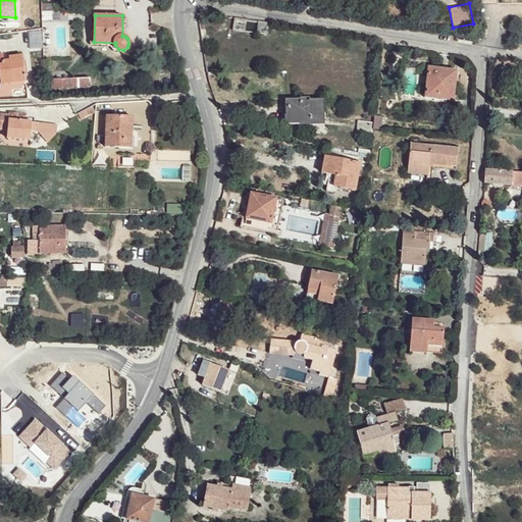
[(248,22),(237,20),(235,32),(247,33),(247,28),(248,22)]
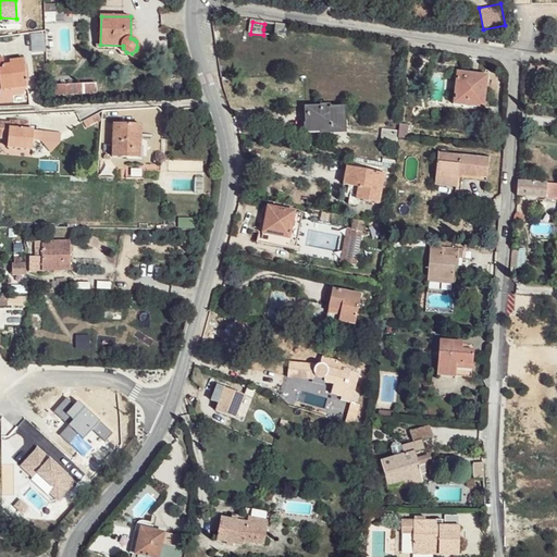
[(284,26),(276,25),(275,37),(284,37),(284,26)]
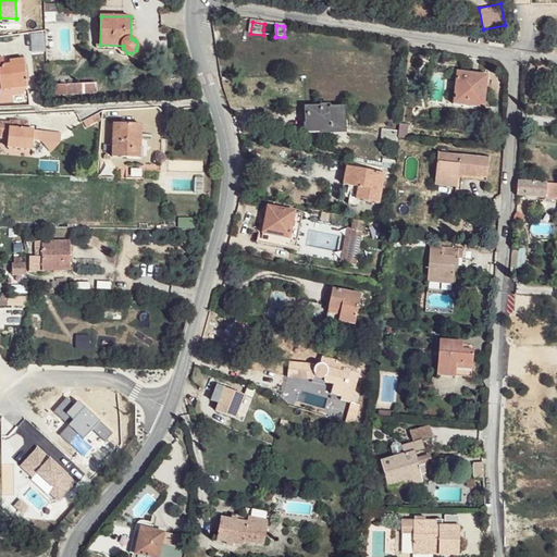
[(2,58),(0,58),(0,84),(2,85),(2,89),(26,86),(23,60),(10,61),(10,66),(2,66),(2,58)]
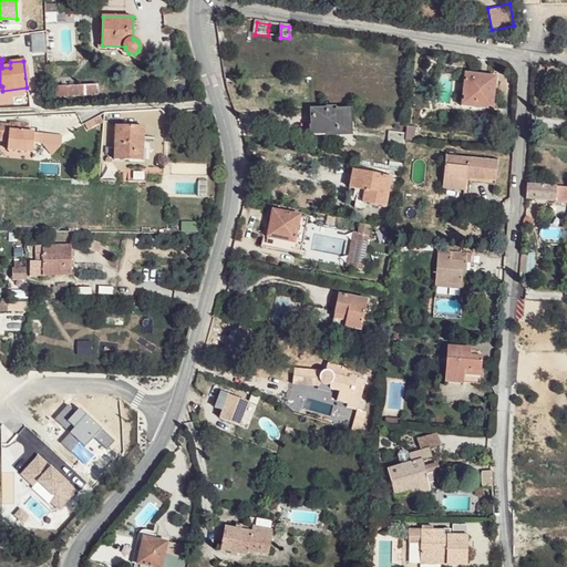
[(496,68),(464,62),(460,95),(491,101),(496,68)]
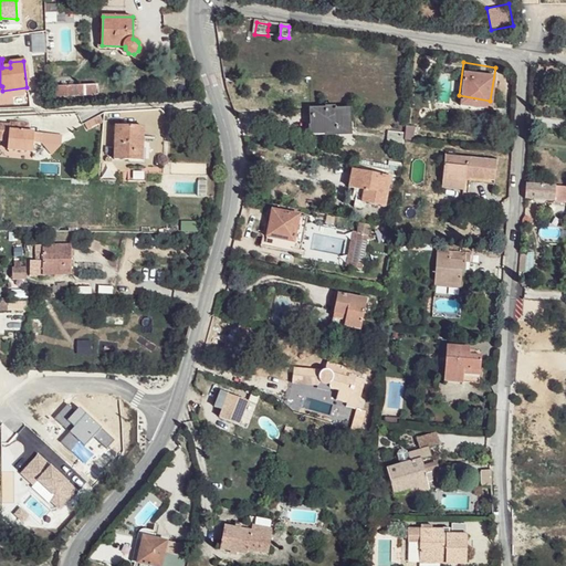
[(561,70),(547,67),(546,83),(559,84),(561,70)]
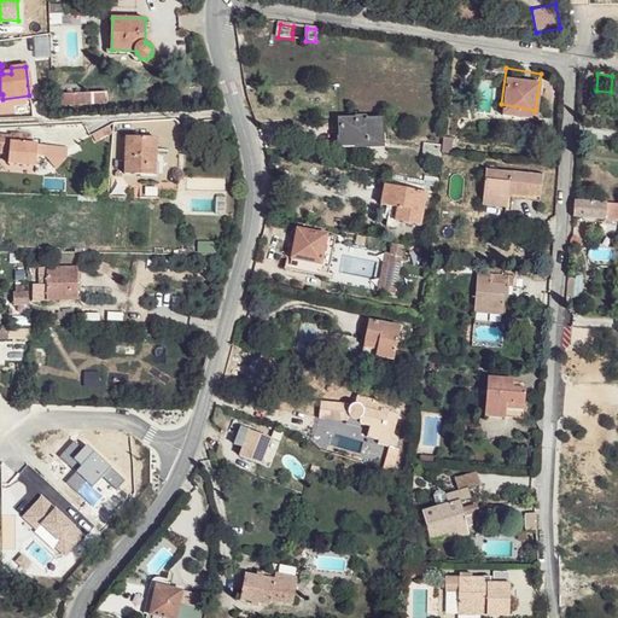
[(108,92),(54,93),(54,106),(108,103),(108,92)]
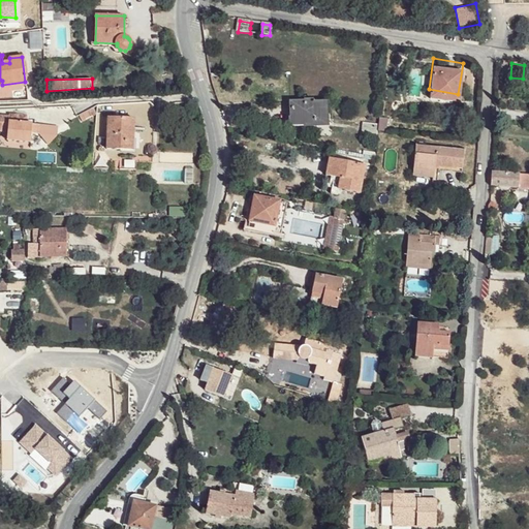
[(325,103),(291,103),(292,127),(327,126),(325,103)]
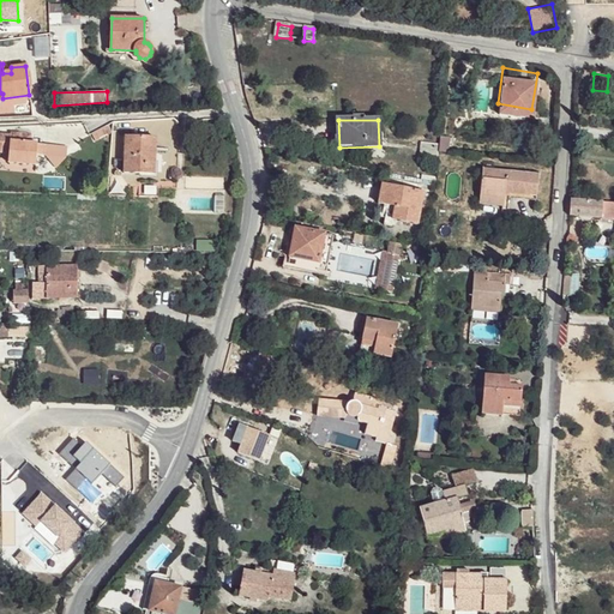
[(104,126),(90,133),(95,140),(109,133),(104,126)]
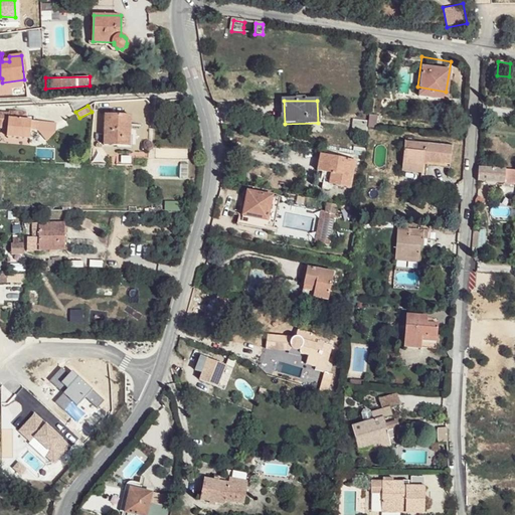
[(10,112),(0,111),(0,126),(7,127),(7,135),(30,137),(30,129),(37,130),(38,121),(24,120),(25,112),(10,110),(10,112)]
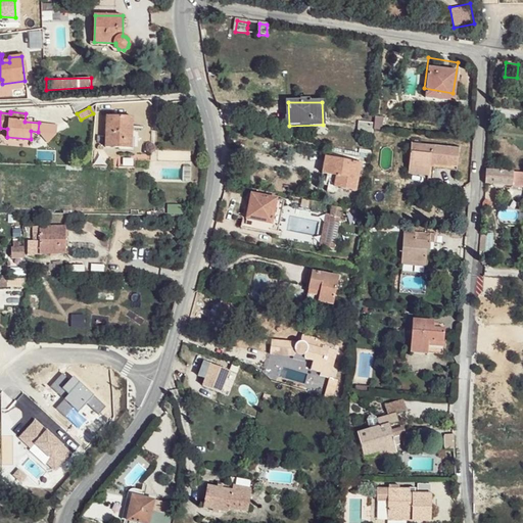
[(133,117),(108,116),(106,148),(132,149),(133,117)]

Your task: The reply should consist of the listing restated word for word, with its pictures removed.

Exercise response:
[(248,22),(237,20),(235,32),(247,33),(247,28),(248,22)]
[(284,26),(276,25),(275,37),(284,37),(284,26)]
[(2,58),(0,58),(0,84),(2,85),(2,89),(26,86),(23,60),(10,61),(10,66),(2,66),(2,58)]
[(496,68),(464,62),(460,95),(491,101),(496,68)]
[(561,70),(547,67),(546,83),(559,84),(561,70)]
[(108,92),(54,93),(54,106),(108,103),(108,92)]
[(325,103),(291,103),(292,127),(327,126),(325,103)]
[(104,126),(90,133),(95,140),(109,133),(104,126)]
[(10,112),(0,111),(0,126),(7,127),(7,135),(30,137),(30,129),(37,130),(38,121),(24,120),(25,112),(10,110),(10,112)]
[(133,117),(108,116),(106,148),(132,149),(133,117)]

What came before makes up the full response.